#### WHAT YOU SHOULD DO:
Write out the listing below word for word, leaving the pictures out.

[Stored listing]
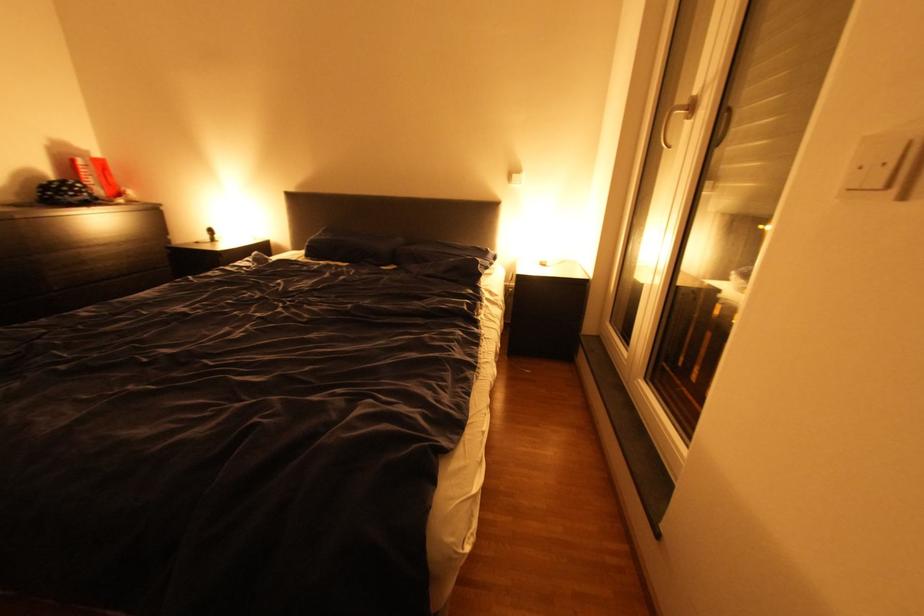
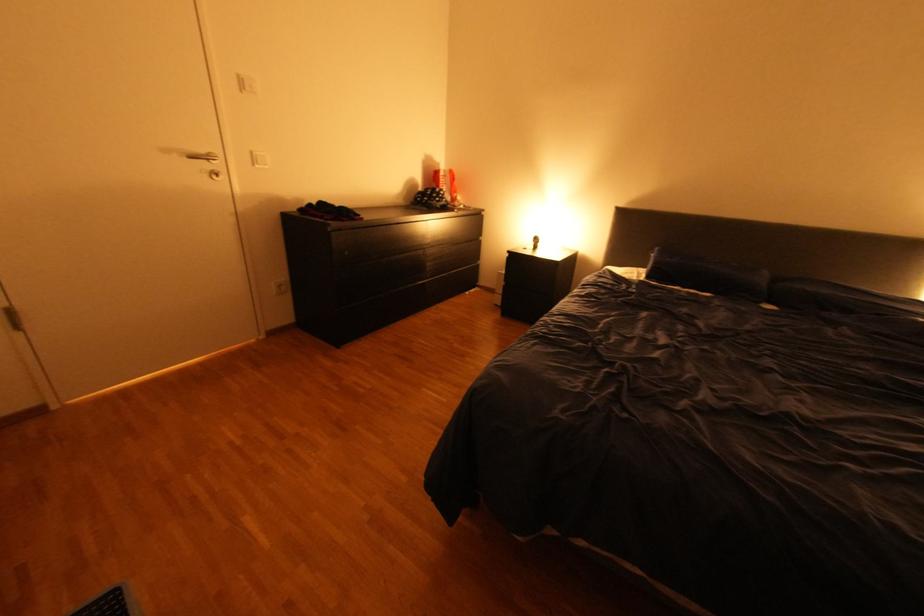
Find the pixel in the second image that matches [310,257] in the first image.

(648, 277)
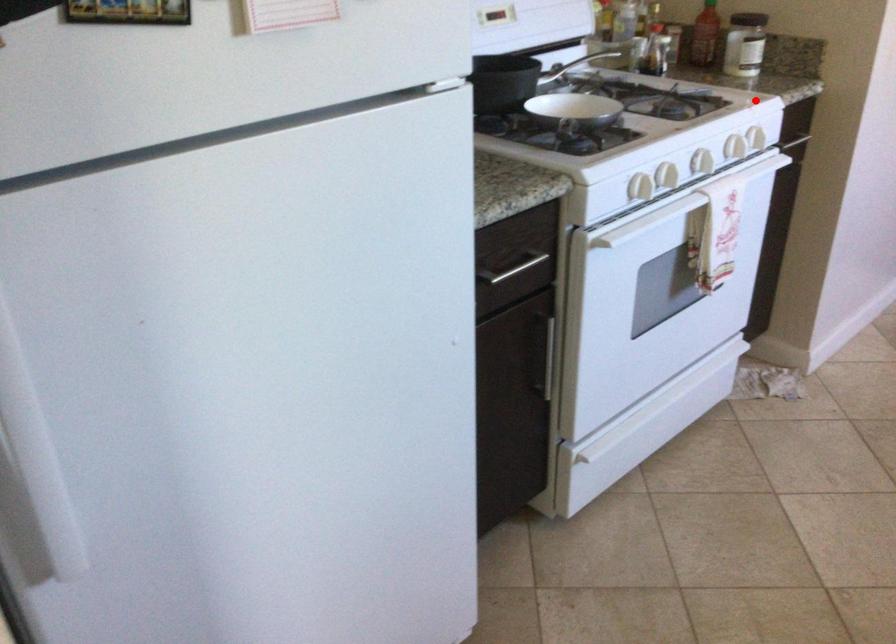
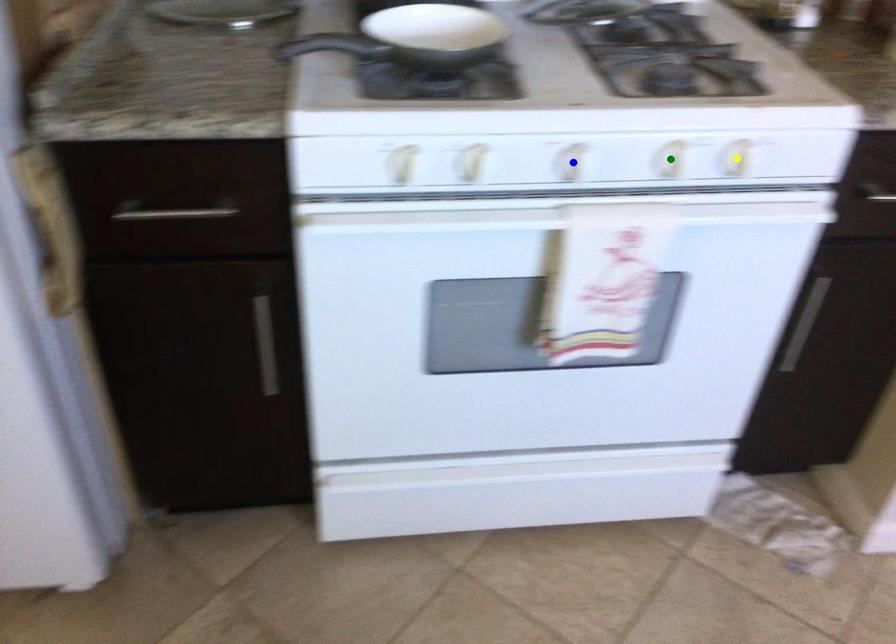
Question: I am providing you with two images of the same scene from different viewpoints. A red point is marked on the first image. You are given multiple points on the second image. Which mark in image 2 goes with the point in image 1?

Choices:
 (A) green point
 (B) yellow point
 (C) blue point

Answer: (B)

#### WRITTEN REPLY:
Find the pixel in the second image that matches [310,257] in the first image.

(648, 277)
Question: I am providing you with two images of the same scene from different viewpoints. A red point is marked on the first image. You are given multiple points on the second image. Which mark in image 2 goes with the point in image 1?

Choices:
 (A) green point
 (B) yellow point
 (C) blue point

Answer: (B)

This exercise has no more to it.